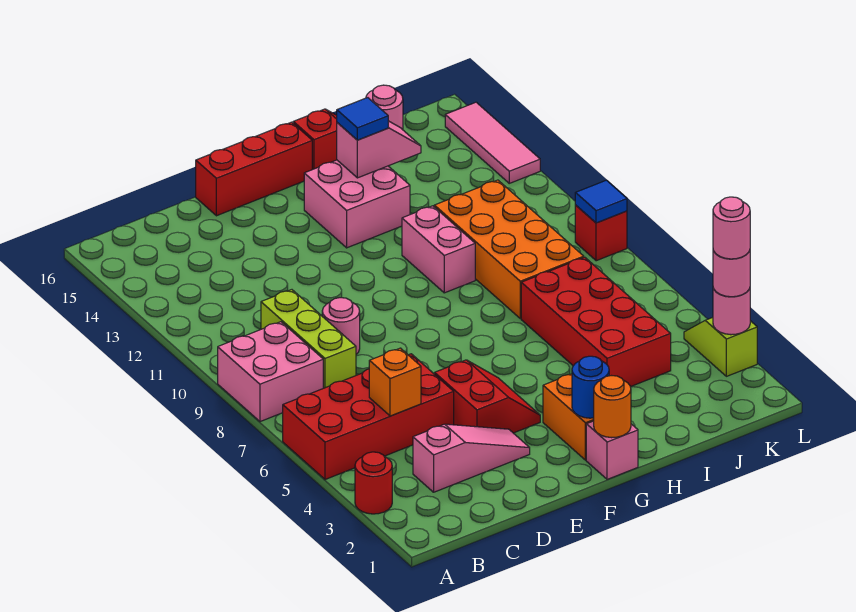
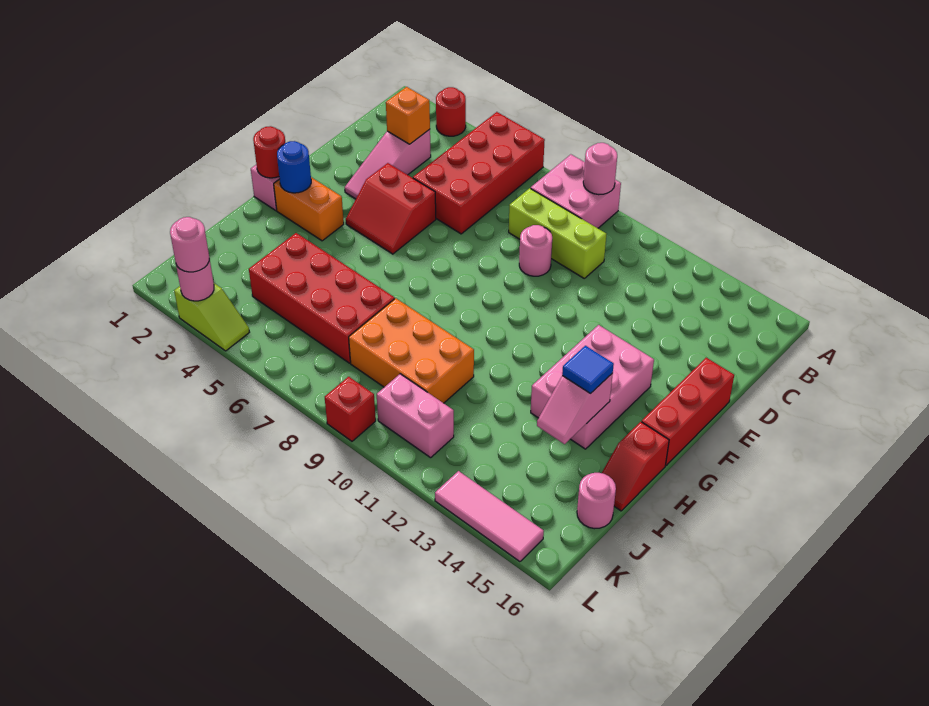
orange brick C5 level 2 -> orange brick C3 level 2
orange round brick G1 level 2 -> red round brick G1 level 2
pink brick G13:H14 level 1 -> pink brick F13:H14 level 1
pink brick H10:H11 level 1 -> pink brick K10:K11 level 1
orange brick I8:J11 level 1 -> orange brick I8:J10 level 1
pink round brick L3 level 4 -> pink round brick A9 level 2
blue tile L9 level 2 -> none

::::

Task objective: All lines from the start of the entries above through the line containing "pink round brick L3" are to be given again exactly; the pictures are not.

Exercise output:
orange brick C5 level 2 -> orange brick C3 level 2
orange round brick G1 level 2 -> red round brick G1 level 2
pink brick G13:H14 level 1 -> pink brick F13:H14 level 1
pink brick H10:H11 level 1 -> pink brick K10:K11 level 1
orange brick I8:J11 level 1 -> orange brick I8:J10 level 1
pink round brick L3 level 4 -> pink round brick A9 level 2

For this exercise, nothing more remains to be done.